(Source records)

# # # # # # #

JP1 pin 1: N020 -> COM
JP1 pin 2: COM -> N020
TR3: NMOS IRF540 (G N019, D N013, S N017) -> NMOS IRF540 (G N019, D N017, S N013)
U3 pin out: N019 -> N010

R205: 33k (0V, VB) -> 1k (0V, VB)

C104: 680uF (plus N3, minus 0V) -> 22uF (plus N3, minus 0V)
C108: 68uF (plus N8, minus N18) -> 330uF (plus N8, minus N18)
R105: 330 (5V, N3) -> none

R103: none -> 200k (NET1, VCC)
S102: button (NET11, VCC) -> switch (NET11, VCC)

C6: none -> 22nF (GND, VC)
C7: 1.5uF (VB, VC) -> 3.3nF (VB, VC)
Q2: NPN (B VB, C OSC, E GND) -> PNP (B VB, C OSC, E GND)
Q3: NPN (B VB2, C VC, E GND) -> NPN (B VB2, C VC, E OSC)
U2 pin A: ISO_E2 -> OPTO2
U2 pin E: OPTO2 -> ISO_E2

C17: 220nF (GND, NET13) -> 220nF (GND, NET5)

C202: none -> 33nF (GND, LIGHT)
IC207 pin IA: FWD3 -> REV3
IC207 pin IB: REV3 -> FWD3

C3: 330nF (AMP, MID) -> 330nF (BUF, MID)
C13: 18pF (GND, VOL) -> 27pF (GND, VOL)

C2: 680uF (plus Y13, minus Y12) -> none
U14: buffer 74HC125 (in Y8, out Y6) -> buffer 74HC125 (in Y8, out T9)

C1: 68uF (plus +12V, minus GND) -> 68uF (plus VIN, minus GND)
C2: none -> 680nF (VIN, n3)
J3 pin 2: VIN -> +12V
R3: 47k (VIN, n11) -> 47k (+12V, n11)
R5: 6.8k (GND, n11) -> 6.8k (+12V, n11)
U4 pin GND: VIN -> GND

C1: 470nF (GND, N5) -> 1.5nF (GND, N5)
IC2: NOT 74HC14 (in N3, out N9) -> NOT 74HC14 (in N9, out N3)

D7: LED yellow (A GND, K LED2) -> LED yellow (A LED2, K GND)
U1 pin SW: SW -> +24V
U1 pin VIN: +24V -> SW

# # # # # # #

Give an exact copy of every line from the one holding "JP1 pin 2: COM -> N020" through the end of the records, both included, and no other lines.

> **Result of this task**
JP1 pin 2: COM -> N020
TR3: NMOS IRF540 (G N019, D N013, S N017) -> NMOS IRF540 (G N019, D N017, S N013)
U3 pin out: N019 -> N010

R205: 33k (0V, VB) -> 1k (0V, VB)

C104: 680uF (plus N3, minus 0V) -> 22uF (plus N3, minus 0V)
C108: 68uF (plus N8, minus N18) -> 330uF (plus N8, minus N18)
R105: 330 (5V, N3) -> none

R103: none -> 200k (NET1, VCC)
S102: button (NET11, VCC) -> switch (NET11, VCC)

C6: none -> 22nF (GND, VC)
C7: 1.5uF (VB, VC) -> 3.3nF (VB, VC)
Q2: NPN (B VB, C OSC, E GND) -> PNP (B VB, C OSC, E GND)
Q3: NPN (B VB2, C VC, E GND) -> NPN (B VB2, C VC, E OSC)
U2 pin A: ISO_E2 -> OPTO2
U2 pin E: OPTO2 -> ISO_E2

C17: 220nF (GND, NET13) -> 220nF (GND, NET5)

C202: none -> 33nF (GND, LIGHT)
IC207 pin IA: FWD3 -> REV3
IC207 pin IB: REV3 -> FWD3

C3: 330nF (AMP, MID) -> 330nF (BUF, MID)
C13: 18pF (GND, VOL) -> 27pF (GND, VOL)

C2: 680uF (plus Y13, minus Y12) -> none
U14: buffer 74HC125 (in Y8, out Y6) -> buffer 74HC125 (in Y8, out T9)

C1: 68uF (plus +12V, minus GND) -> 68uF (plus VIN, minus GND)
C2: none -> 680nF (VIN, n3)
J3 pin 2: VIN -> +12V
R3: 47k (VIN, n11) -> 47k (+12V, n11)
R5: 6.8k (GND, n11) -> 6.8k (+12V, n11)
U4 pin GND: VIN -> GND

C1: 470nF (GND, N5) -> 1.5nF (GND, N5)
IC2: NOT 74HC14 (in N3, out N9) -> NOT 74HC14 (in N9, out N3)

D7: LED yellow (A GND, K LED2) -> LED yellow (A LED2, K GND)
U1 pin SW: SW -> +24V
U1 pin VIN: +24V -> SW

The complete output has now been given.